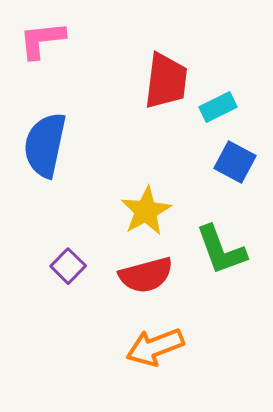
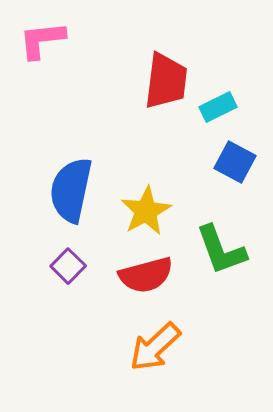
blue semicircle: moved 26 px right, 45 px down
orange arrow: rotated 22 degrees counterclockwise
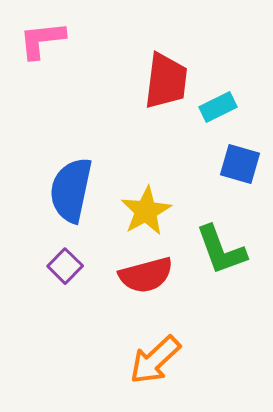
blue square: moved 5 px right, 2 px down; rotated 12 degrees counterclockwise
purple square: moved 3 px left
orange arrow: moved 13 px down
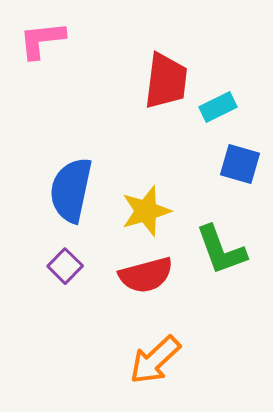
yellow star: rotated 12 degrees clockwise
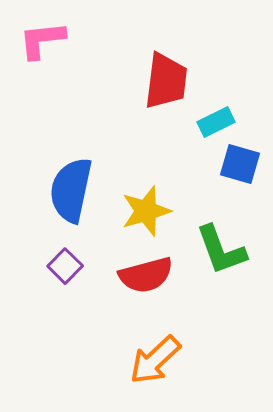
cyan rectangle: moved 2 px left, 15 px down
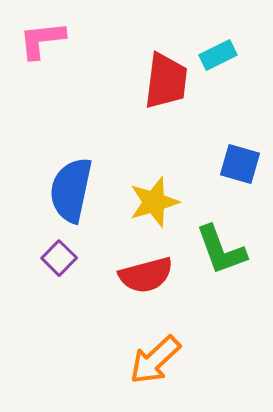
cyan rectangle: moved 2 px right, 67 px up
yellow star: moved 8 px right, 9 px up
purple square: moved 6 px left, 8 px up
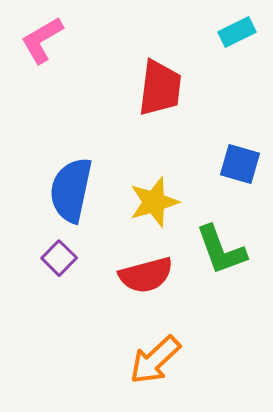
pink L-shape: rotated 24 degrees counterclockwise
cyan rectangle: moved 19 px right, 23 px up
red trapezoid: moved 6 px left, 7 px down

==================================================

Given instruction: Format every line in the rows above as a JSON list of strings, one string per line, skipping blank lines and leaving out the picture lines.

Exercise result:
[
  "blue semicircle: moved 26 px right, 45 px down",
  "orange arrow: rotated 22 degrees counterclockwise",
  "blue square: moved 5 px right, 2 px down; rotated 12 degrees counterclockwise",
  "purple square: moved 3 px left",
  "orange arrow: moved 13 px down",
  "yellow star: rotated 12 degrees clockwise",
  "cyan rectangle: moved 2 px left, 15 px down",
  "cyan rectangle: moved 2 px right, 67 px up",
  "yellow star: moved 8 px right, 9 px up",
  "purple square: moved 6 px left, 8 px up",
  "pink L-shape: rotated 24 degrees counterclockwise",
  "cyan rectangle: moved 19 px right, 23 px up",
  "red trapezoid: moved 6 px left, 7 px down"
]